**Exercise input**.
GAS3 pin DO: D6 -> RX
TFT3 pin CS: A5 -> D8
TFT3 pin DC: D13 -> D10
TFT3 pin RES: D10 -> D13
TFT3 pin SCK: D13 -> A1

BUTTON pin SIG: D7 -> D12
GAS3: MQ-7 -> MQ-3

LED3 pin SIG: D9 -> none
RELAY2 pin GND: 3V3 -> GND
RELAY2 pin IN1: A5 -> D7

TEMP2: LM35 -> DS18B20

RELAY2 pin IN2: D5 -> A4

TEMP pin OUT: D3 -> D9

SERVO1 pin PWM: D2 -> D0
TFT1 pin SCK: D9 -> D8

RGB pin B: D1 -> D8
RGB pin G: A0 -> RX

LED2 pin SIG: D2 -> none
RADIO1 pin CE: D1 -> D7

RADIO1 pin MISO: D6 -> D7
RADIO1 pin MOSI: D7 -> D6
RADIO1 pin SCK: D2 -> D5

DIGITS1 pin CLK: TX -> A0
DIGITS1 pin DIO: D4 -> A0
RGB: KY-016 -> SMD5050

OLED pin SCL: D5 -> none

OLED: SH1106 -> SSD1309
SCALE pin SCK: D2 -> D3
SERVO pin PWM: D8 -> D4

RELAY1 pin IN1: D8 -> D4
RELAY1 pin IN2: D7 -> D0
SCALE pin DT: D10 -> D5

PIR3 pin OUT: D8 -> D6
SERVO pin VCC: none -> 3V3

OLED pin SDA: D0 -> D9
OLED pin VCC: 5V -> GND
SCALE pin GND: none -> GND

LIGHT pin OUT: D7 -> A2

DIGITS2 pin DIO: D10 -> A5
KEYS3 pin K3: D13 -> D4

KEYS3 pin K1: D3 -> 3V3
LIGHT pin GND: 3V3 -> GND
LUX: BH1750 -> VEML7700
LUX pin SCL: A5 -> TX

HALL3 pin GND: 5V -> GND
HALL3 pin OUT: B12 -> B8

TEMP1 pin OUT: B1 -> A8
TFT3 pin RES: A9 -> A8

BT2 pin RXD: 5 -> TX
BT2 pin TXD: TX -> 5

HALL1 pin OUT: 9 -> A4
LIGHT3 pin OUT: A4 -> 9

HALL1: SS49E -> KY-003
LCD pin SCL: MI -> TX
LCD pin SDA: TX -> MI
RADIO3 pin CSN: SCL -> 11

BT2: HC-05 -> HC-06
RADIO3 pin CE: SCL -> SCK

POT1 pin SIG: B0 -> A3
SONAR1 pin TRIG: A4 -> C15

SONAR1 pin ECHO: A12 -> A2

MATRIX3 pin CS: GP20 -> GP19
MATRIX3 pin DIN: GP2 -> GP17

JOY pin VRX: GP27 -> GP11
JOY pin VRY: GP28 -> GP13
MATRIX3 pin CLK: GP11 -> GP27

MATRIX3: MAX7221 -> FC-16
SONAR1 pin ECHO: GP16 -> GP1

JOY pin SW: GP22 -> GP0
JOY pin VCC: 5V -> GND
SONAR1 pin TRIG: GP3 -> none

**Instructions to follow**. Answer required as a bare number: state how many lines in the material contain the word "OLED".

**Response area**. 4